## [TASK TO CARRY OUT]
Please copy out each of the items below word for word, keeping every line unchanged and in the same order.

################

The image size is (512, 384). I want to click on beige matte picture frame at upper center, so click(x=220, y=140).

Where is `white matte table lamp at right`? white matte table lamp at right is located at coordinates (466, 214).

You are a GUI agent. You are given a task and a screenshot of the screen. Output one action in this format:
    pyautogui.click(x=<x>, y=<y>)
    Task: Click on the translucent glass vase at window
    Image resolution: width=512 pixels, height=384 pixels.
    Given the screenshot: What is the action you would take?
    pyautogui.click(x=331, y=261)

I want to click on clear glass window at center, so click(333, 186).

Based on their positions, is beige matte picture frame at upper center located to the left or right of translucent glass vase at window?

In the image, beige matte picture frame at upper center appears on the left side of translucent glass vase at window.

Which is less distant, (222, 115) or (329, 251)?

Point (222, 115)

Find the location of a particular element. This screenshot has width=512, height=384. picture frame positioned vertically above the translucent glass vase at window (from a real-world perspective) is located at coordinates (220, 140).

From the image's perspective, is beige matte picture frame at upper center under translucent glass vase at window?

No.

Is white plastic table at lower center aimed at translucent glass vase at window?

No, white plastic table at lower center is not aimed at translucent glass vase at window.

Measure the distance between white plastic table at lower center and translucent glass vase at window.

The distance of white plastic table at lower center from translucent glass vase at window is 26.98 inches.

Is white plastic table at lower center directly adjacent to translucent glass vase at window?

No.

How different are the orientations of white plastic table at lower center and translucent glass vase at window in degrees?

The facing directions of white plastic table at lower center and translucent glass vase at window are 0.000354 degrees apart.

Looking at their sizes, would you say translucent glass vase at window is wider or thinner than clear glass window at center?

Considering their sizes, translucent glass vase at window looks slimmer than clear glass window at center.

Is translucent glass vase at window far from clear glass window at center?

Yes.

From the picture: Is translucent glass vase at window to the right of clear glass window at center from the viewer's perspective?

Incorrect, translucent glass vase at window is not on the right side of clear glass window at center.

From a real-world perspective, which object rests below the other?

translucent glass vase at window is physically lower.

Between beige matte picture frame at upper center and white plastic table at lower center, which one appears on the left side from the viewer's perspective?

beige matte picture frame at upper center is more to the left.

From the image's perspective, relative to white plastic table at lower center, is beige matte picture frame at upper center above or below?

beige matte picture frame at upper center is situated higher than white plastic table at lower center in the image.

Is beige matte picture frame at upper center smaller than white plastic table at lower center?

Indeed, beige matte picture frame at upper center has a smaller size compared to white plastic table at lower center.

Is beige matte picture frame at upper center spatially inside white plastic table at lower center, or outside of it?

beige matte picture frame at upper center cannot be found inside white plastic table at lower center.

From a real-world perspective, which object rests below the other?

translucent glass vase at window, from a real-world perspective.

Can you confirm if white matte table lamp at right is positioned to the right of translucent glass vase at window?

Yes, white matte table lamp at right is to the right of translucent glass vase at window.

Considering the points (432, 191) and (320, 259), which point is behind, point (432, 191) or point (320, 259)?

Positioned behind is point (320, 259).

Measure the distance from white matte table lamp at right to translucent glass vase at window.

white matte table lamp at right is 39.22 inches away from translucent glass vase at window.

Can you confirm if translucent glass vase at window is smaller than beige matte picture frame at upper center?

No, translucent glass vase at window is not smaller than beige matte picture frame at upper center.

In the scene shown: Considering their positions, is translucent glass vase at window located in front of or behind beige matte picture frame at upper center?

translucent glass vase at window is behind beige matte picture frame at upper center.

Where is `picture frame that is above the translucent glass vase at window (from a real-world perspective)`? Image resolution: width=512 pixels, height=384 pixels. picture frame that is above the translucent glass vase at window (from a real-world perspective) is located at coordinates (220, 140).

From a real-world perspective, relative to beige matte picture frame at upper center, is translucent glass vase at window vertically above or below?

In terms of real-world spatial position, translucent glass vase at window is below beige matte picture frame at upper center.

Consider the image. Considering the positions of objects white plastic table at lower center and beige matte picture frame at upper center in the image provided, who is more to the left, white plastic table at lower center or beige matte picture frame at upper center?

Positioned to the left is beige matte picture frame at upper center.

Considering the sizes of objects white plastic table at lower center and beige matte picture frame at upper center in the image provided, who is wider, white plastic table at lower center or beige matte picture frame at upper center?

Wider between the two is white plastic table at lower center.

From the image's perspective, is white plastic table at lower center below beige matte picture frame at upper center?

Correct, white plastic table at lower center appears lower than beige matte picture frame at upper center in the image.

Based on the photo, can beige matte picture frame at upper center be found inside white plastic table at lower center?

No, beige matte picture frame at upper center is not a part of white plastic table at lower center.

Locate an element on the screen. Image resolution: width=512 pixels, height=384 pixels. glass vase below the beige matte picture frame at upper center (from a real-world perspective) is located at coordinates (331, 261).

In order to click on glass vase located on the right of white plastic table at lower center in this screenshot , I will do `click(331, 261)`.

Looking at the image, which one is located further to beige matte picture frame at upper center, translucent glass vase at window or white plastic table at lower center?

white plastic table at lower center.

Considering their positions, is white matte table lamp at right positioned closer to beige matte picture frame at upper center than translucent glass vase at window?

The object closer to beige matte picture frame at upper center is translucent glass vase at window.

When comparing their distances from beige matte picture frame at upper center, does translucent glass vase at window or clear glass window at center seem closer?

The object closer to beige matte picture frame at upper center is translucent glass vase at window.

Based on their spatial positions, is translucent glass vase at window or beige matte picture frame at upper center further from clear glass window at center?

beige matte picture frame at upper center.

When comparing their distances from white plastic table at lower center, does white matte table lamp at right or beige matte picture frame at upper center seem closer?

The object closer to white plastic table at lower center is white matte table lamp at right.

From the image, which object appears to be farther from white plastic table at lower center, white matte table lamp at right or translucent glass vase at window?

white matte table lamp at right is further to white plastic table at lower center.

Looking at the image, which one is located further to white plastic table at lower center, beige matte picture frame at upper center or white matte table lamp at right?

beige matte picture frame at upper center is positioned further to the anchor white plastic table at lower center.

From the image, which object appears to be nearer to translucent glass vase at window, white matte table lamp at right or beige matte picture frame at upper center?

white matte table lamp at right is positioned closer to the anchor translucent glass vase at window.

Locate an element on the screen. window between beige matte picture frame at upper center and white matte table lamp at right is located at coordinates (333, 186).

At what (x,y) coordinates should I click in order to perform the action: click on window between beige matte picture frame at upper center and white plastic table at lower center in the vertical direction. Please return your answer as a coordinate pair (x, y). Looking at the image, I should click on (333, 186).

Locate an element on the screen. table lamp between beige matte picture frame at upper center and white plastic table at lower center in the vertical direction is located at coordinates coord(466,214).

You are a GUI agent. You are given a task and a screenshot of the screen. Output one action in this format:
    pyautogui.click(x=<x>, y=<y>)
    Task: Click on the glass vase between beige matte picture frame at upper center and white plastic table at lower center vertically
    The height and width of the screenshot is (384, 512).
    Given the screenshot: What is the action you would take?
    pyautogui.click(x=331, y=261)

################

## [REPLY TO THE EXERCISE]
The image size is (512, 384). I want to click on beige matte picture frame at upper center, so click(x=220, y=140).

Where is `white matte table lamp at right`? white matte table lamp at right is located at coordinates (466, 214).

You are a GUI agent. You are given a task and a screenshot of the screen. Output one action in this format:
    pyautogui.click(x=<x>, y=<y>)
    Task: Click on the translucent glass vase at window
    Image resolution: width=512 pixels, height=384 pixels.
    Given the screenshot: What is the action you would take?
    pyautogui.click(x=331, y=261)

I want to click on clear glass window at center, so click(333, 186).

Based on their positions, is beige matte picture frame at upper center located to the left or right of translucent glass vase at window?

In the image, beige matte picture frame at upper center appears on the left side of translucent glass vase at window.

Which is less distant, (222, 115) or (329, 251)?

Point (222, 115)

Find the location of a particular element. This screenshot has width=512, height=384. picture frame positioned vertically above the translucent glass vase at window (from a real-world perspective) is located at coordinates (220, 140).

From the image's perspective, is beige matte picture frame at upper center under translucent glass vase at window?

No.

Is white plastic table at lower center aimed at translucent glass vase at window?

No, white plastic table at lower center is not aimed at translucent glass vase at window.

Measure the distance between white plastic table at lower center and translucent glass vase at window.

The distance of white plastic table at lower center from translucent glass vase at window is 26.98 inches.

Is white plastic table at lower center directly adjacent to translucent glass vase at window?

No.

How different are the orientations of white plastic table at lower center and translucent glass vase at window in degrees?

The facing directions of white plastic table at lower center and translucent glass vase at window are 0.000354 degrees apart.

Looking at their sizes, would you say translucent glass vase at window is wider or thinner than clear glass window at center?

Considering their sizes, translucent glass vase at window looks slimmer than clear glass window at center.

Is translucent glass vase at window far from clear glass window at center?

Yes.

From the picture: Is translucent glass vase at window to the right of clear glass window at center from the viewer's perspective?

Incorrect, translucent glass vase at window is not on the right side of clear glass window at center.

From a real-world perspective, which object rests below the other?

translucent glass vase at window is physically lower.

Between beige matte picture frame at upper center and white plastic table at lower center, which one appears on the left side from the viewer's perspective?

beige matte picture frame at upper center is more to the left.

From the image's perspective, relative to white plastic table at lower center, is beige matte picture frame at upper center above or below?

beige matte picture frame at upper center is situated higher than white plastic table at lower center in the image.

Is beige matte picture frame at upper center smaller than white plastic table at lower center?

Indeed, beige matte picture frame at upper center has a smaller size compared to white plastic table at lower center.

Is beige matte picture frame at upper center spatially inside white plastic table at lower center, or outside of it?

beige matte picture frame at upper center cannot be found inside white plastic table at lower center.

From a real-world perspective, which object rests below the other?

translucent glass vase at window, from a real-world perspective.

Can you confirm if white matte table lamp at right is positioned to the right of translucent glass vase at window?

Yes, white matte table lamp at right is to the right of translucent glass vase at window.

Considering the points (432, 191) and (320, 259), which point is behind, point (432, 191) or point (320, 259)?

Positioned behind is point (320, 259).

Measure the distance from white matte table lamp at right to translucent glass vase at window.

white matte table lamp at right is 39.22 inches away from translucent glass vase at window.

Can you confirm if translucent glass vase at window is smaller than beige matte picture frame at upper center?

No, translucent glass vase at window is not smaller than beige matte picture frame at upper center.

In the scene shown: Considering their positions, is translucent glass vase at window located in front of or behind beige matte picture frame at upper center?

translucent glass vase at window is behind beige matte picture frame at upper center.

Where is `picture frame that is above the translucent glass vase at window (from a real-world perspective)`? Image resolution: width=512 pixels, height=384 pixels. picture frame that is above the translucent glass vase at window (from a real-world perspective) is located at coordinates (220, 140).

From a real-world perspective, relative to beige matte picture frame at upper center, is translucent glass vase at window vertically above or below?

In terms of real-world spatial position, translucent glass vase at window is below beige matte picture frame at upper center.

Consider the image. Considering the positions of objects white plastic table at lower center and beige matte picture frame at upper center in the image provided, who is more to the left, white plastic table at lower center or beige matte picture frame at upper center?

Positioned to the left is beige matte picture frame at upper center.

Considering the sizes of objects white plastic table at lower center and beige matte picture frame at upper center in the image provided, who is wider, white plastic table at lower center or beige matte picture frame at upper center?

Wider between the two is white plastic table at lower center.

From the image's perspective, is white plastic table at lower center below beige matte picture frame at upper center?

Correct, white plastic table at lower center appears lower than beige matte picture frame at upper center in the image.

Based on the photo, can beige matte picture frame at upper center be found inside white plastic table at lower center?

No, beige matte picture frame at upper center is not a part of white plastic table at lower center.

Locate an element on the screen. Image resolution: width=512 pixels, height=384 pixels. glass vase below the beige matte picture frame at upper center (from a real-world perspective) is located at coordinates (331, 261).

In order to click on glass vase located on the right of white plastic table at lower center in this screenshot , I will do `click(331, 261)`.

Looking at the image, which one is located further to beige matte picture frame at upper center, translucent glass vase at window or white plastic table at lower center?

white plastic table at lower center.

Considering their positions, is white matte table lamp at right positioned closer to beige matte picture frame at upper center than translucent glass vase at window?

The object closer to beige matte picture frame at upper center is translucent glass vase at window.

When comparing their distances from beige matte picture frame at upper center, does translucent glass vase at window or clear glass window at center seem closer?

The object closer to beige matte picture frame at upper center is translucent glass vase at window.

Based on their spatial positions, is translucent glass vase at window or beige matte picture frame at upper center further from clear glass window at center?

beige matte picture frame at upper center.

When comparing their distances from white plastic table at lower center, does white matte table lamp at right or beige matte picture frame at upper center seem closer?

The object closer to white plastic table at lower center is white matte table lamp at right.

From the image, which object appears to be farther from white plastic table at lower center, white matte table lamp at right or translucent glass vase at window?

white matte table lamp at right is further to white plastic table at lower center.

Looking at the image, which one is located further to white plastic table at lower center, beige matte picture frame at upper center or white matte table lamp at right?

beige matte picture frame at upper center is positioned further to the anchor white plastic table at lower center.

From the image, which object appears to be nearer to translucent glass vase at window, white matte table lamp at right or beige matte picture frame at upper center?

white matte table lamp at right is positioned closer to the anchor translucent glass vase at window.

Locate an element on the screen. window between beige matte picture frame at upper center and white matte table lamp at right is located at coordinates (333, 186).

At what (x,y) coordinates should I click in order to perform the action: click on window between beige matte picture frame at upper center and white plastic table at lower center in the vertical direction. Please return your answer as a coordinate pair (x, y). Looking at the image, I should click on (333, 186).

Locate an element on the screen. table lamp between beige matte picture frame at upper center and white plastic table at lower center in the vertical direction is located at coordinates coord(466,214).

You are a GUI agent. You are given a task and a screenshot of the screen. Output one action in this format:
    pyautogui.click(x=<x>, y=<y>)
    Task: Click on the glass vase between beige matte picture frame at upper center and white plastic table at lower center vertically
    The height and width of the screenshot is (384, 512).
    Given the screenshot: What is the action you would take?
    pyautogui.click(x=331, y=261)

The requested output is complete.